Task material:
•••••

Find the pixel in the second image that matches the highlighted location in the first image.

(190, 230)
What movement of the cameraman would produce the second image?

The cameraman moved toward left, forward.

•••••

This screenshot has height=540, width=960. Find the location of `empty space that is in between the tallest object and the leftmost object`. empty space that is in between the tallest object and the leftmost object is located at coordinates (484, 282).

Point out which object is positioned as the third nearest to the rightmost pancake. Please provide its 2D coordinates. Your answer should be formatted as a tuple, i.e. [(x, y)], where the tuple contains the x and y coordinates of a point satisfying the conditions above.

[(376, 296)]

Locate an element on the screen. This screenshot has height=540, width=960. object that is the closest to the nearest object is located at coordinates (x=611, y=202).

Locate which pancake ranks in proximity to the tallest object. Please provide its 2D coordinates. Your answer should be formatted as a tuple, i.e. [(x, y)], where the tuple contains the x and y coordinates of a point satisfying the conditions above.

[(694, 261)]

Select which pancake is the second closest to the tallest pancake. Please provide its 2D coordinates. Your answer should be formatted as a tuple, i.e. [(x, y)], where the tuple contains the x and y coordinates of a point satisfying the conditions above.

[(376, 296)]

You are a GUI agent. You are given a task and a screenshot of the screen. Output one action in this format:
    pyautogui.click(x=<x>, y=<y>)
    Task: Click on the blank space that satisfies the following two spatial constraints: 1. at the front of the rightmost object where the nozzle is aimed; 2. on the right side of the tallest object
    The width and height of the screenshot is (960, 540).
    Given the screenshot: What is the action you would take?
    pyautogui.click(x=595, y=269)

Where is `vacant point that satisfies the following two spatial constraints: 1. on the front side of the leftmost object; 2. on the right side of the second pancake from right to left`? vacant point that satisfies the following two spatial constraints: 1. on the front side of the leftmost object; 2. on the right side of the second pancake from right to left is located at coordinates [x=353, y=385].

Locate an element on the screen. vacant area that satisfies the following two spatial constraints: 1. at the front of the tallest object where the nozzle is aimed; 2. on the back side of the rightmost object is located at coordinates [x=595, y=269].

•••••

Try it: Lay out the material from the line with "Find the pixel" through the line with "The cameraman moved toward left, forward.", both included, as a JSON list of strings with one string per line and blank lines left out.

Written response:
[
  "Find the pixel in the second image that matches the highlighted location in the first image.",
  "(190, 230)",
  "What movement of the cameraman would produce the second image?",
  "The cameraman moved toward left, forward."
]